━━ DATA EXCERPTS

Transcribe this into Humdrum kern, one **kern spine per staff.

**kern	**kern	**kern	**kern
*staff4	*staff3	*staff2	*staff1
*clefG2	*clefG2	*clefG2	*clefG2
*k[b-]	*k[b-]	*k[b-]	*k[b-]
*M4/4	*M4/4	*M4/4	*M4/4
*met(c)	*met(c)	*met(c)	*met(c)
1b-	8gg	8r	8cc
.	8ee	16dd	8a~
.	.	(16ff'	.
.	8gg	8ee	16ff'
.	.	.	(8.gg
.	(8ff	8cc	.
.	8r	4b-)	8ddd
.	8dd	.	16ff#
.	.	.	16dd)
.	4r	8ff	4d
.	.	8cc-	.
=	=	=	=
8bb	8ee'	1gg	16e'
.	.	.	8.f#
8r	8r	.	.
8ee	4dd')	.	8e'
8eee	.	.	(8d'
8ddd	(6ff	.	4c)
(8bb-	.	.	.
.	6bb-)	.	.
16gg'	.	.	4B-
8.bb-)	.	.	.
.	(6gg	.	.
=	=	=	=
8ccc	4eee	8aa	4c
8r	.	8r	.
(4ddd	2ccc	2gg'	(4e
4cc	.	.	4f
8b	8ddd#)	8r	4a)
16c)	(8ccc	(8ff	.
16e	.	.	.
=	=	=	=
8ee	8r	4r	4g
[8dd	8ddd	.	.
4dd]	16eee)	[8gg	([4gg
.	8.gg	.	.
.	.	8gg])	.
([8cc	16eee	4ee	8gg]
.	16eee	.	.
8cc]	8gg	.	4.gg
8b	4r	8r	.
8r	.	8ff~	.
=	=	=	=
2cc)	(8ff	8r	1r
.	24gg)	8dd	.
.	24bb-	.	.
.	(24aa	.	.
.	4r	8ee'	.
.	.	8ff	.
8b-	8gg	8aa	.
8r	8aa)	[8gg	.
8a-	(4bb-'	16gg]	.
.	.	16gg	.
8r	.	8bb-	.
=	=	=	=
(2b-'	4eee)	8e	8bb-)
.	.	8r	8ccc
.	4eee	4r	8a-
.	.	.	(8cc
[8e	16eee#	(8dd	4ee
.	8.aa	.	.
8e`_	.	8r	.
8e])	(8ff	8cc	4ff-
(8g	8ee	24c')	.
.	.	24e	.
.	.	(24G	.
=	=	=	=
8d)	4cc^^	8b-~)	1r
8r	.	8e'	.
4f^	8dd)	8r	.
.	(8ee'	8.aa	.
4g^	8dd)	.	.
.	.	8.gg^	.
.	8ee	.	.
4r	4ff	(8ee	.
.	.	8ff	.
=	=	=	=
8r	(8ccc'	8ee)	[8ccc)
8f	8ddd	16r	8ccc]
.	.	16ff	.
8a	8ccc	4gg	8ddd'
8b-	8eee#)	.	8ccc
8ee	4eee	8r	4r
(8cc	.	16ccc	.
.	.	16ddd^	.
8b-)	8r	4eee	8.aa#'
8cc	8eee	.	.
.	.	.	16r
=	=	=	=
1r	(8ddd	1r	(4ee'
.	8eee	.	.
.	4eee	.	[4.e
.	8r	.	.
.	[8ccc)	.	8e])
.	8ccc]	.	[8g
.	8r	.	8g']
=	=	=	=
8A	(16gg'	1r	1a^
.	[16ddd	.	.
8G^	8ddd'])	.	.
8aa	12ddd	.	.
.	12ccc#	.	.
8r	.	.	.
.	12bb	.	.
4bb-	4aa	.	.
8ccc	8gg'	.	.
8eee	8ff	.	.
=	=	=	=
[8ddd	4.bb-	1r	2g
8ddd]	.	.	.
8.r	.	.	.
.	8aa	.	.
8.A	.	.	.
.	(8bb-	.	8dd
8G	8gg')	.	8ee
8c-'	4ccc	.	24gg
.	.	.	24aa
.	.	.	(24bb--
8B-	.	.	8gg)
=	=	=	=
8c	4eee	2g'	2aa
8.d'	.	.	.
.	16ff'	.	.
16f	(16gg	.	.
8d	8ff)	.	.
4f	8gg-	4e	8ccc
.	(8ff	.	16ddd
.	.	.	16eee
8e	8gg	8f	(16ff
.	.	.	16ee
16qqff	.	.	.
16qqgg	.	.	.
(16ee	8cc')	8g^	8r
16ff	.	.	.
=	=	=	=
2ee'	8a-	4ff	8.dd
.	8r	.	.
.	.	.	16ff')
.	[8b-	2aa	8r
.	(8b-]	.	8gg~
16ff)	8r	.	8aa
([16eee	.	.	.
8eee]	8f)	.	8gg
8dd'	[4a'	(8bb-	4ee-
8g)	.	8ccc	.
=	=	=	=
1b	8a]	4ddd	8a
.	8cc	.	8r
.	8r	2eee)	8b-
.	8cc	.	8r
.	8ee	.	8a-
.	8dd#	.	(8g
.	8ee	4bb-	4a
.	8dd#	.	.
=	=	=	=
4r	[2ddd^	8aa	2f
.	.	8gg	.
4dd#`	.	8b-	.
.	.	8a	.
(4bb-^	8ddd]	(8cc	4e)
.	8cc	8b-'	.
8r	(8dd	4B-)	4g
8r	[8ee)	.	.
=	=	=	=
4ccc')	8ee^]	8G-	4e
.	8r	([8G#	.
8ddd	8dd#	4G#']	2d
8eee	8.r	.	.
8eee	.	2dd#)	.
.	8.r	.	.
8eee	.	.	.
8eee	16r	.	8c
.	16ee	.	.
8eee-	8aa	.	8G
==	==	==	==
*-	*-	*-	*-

━━━━

How many lines of the records contain the string "kern", with case counting? Reply with the number alone.

2